- **Your task**
Quote the entries below from the line with "camera: 10 degrees right, 10 degrees down" through the line with "(243, 537) = (320, 786): brown", both ends included, and only those lines.

- **Input data**

· · · ·

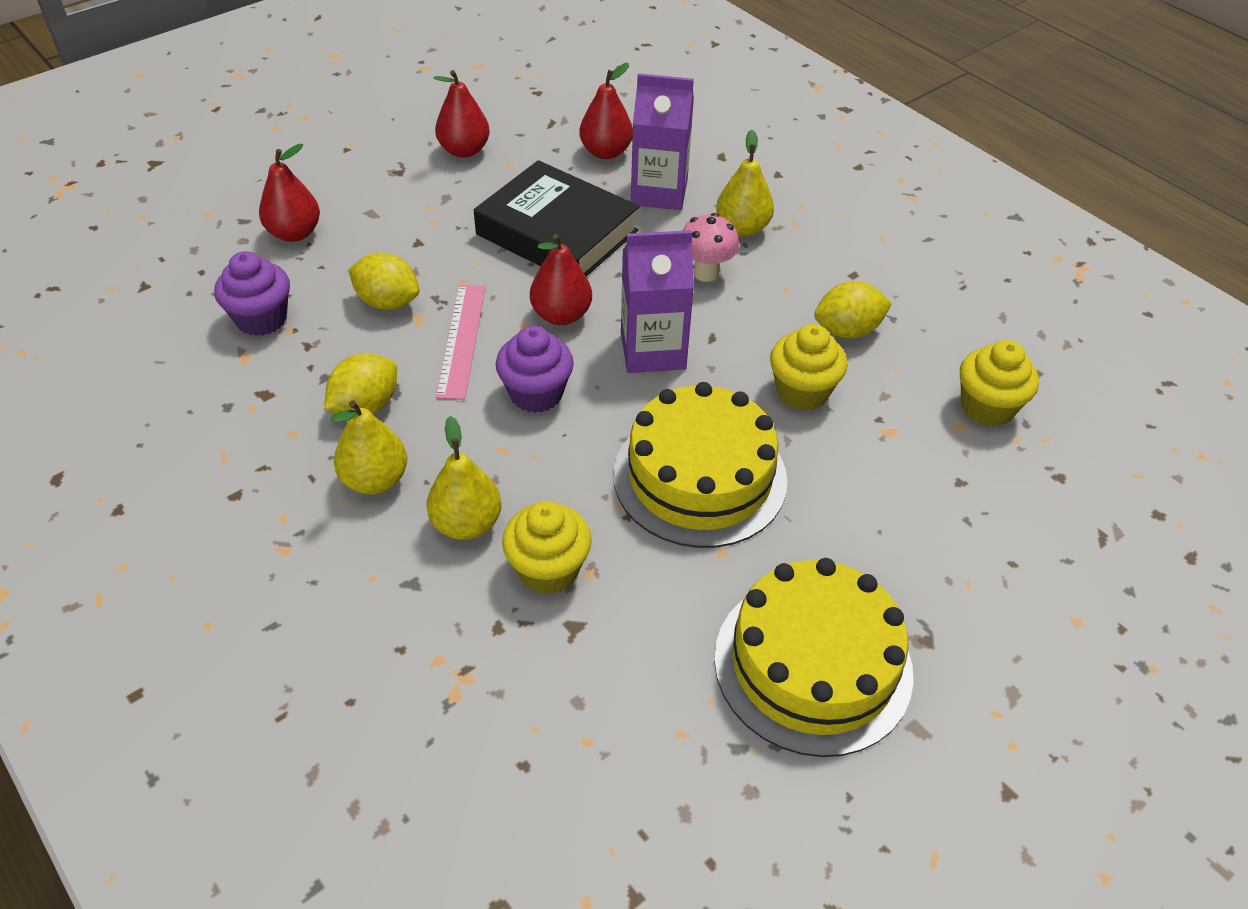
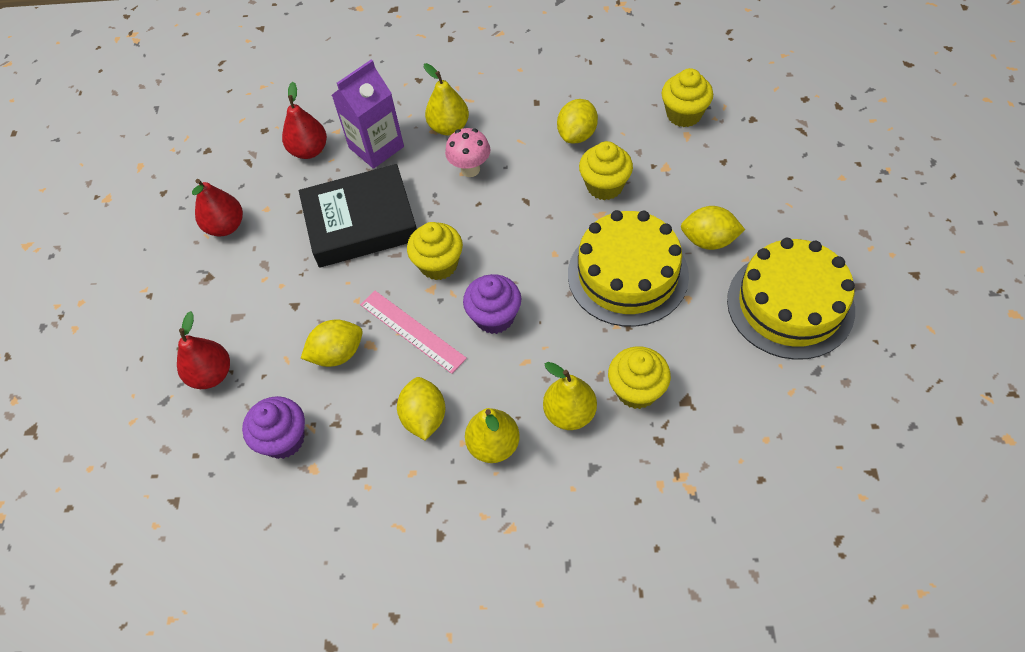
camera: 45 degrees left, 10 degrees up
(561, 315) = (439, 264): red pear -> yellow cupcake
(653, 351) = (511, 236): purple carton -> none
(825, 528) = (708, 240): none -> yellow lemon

· · · ·

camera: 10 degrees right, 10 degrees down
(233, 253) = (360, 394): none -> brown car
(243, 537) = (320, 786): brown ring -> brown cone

· · · ·

- **Exercise response**
camera: 10 degrees right, 10 degrees down
(233, 253) = (360, 394): none -> brown car
(243, 537) = (320, 786): brown ring -> brown cone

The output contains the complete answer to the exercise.